- **Task to complete**
Copy each line below word for word and drop every image.

- **Data listing**
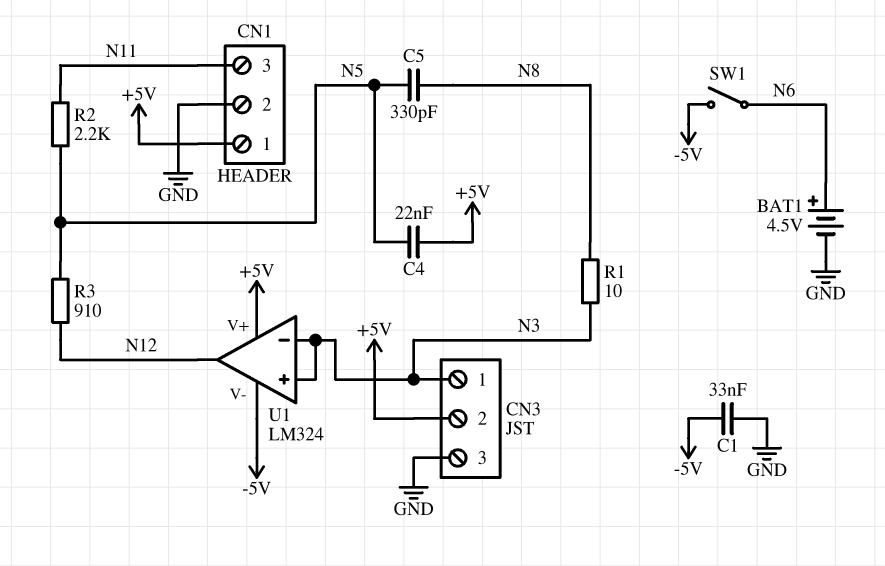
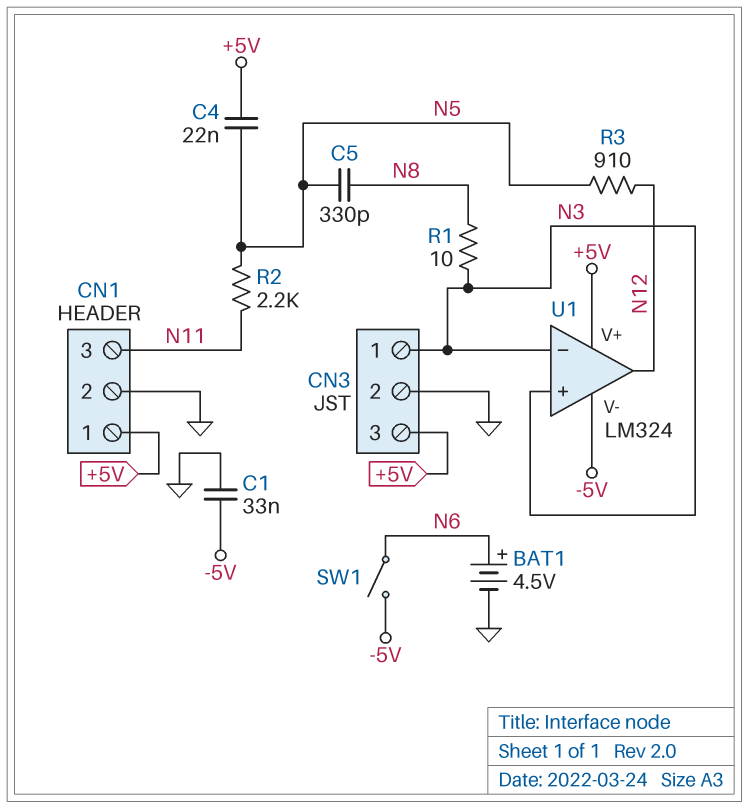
CN3 pin 2: +5V -> GND
CN3 pin 3: GND -> +5V

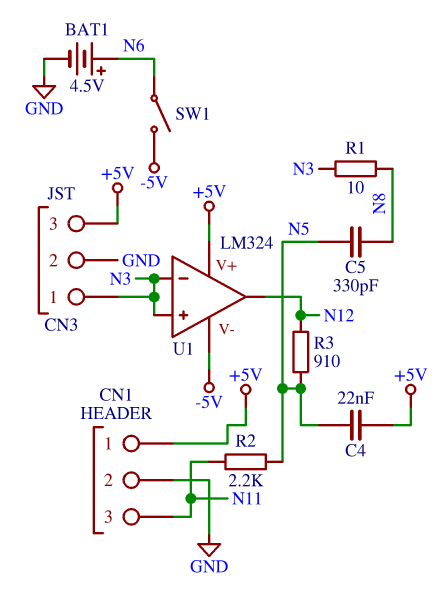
C1: 33nF (-5V, GND) -> none

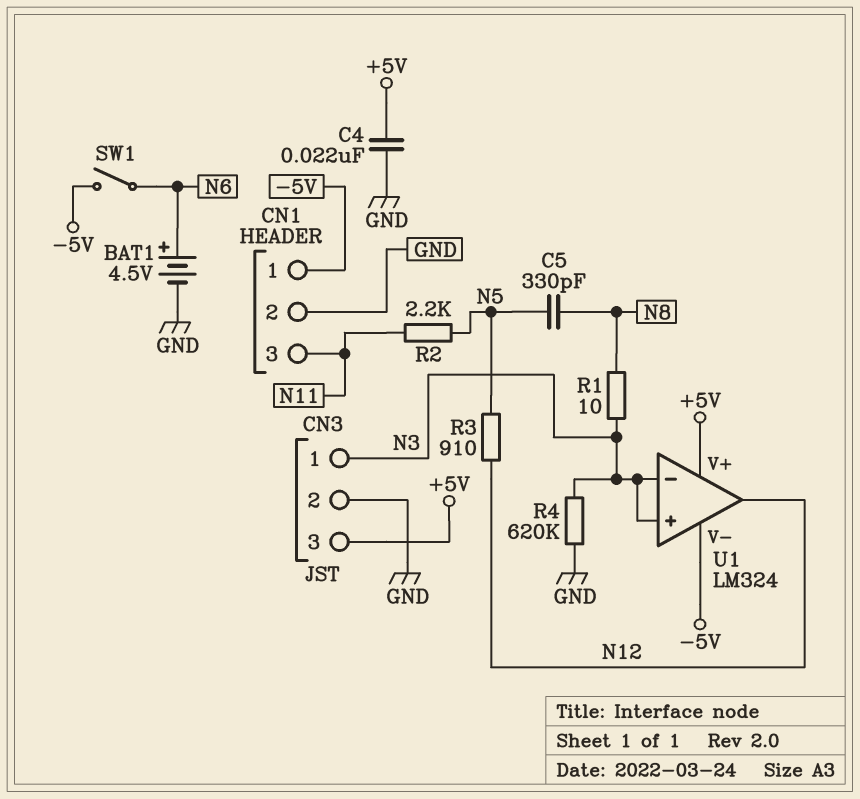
C4: 22nF (+5V, N5) -> 22nF (+5V, GND)
CN1 pin 1: +5V -> -5V
R4: none -> 620k (GND, N3)

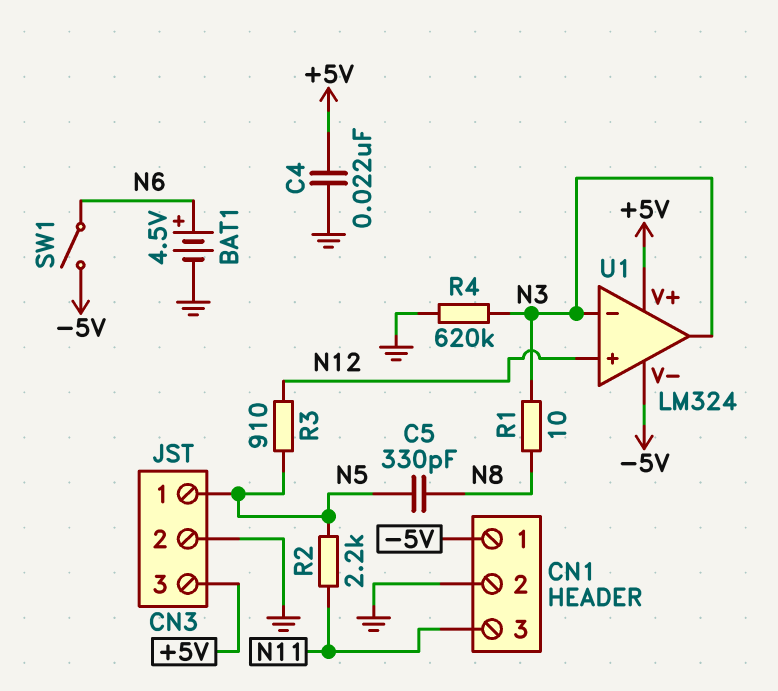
CN3 pin 1: N3 -> N5
U1 pin in+: N3 -> N12
U1 pin out: N12 -> N3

- **Exercise solution**
CN3 pin 2: +5V -> GND
CN3 pin 3: GND -> +5V

C1: 33nF (-5V, GND) -> none

C4: 22nF (+5V, N5) -> 22nF (+5V, GND)
CN1 pin 1: +5V -> -5V
R4: none -> 620k (GND, N3)

CN3 pin 1: N3 -> N5
U1 pin in+: N3 -> N12
U1 pin out: N12 -> N3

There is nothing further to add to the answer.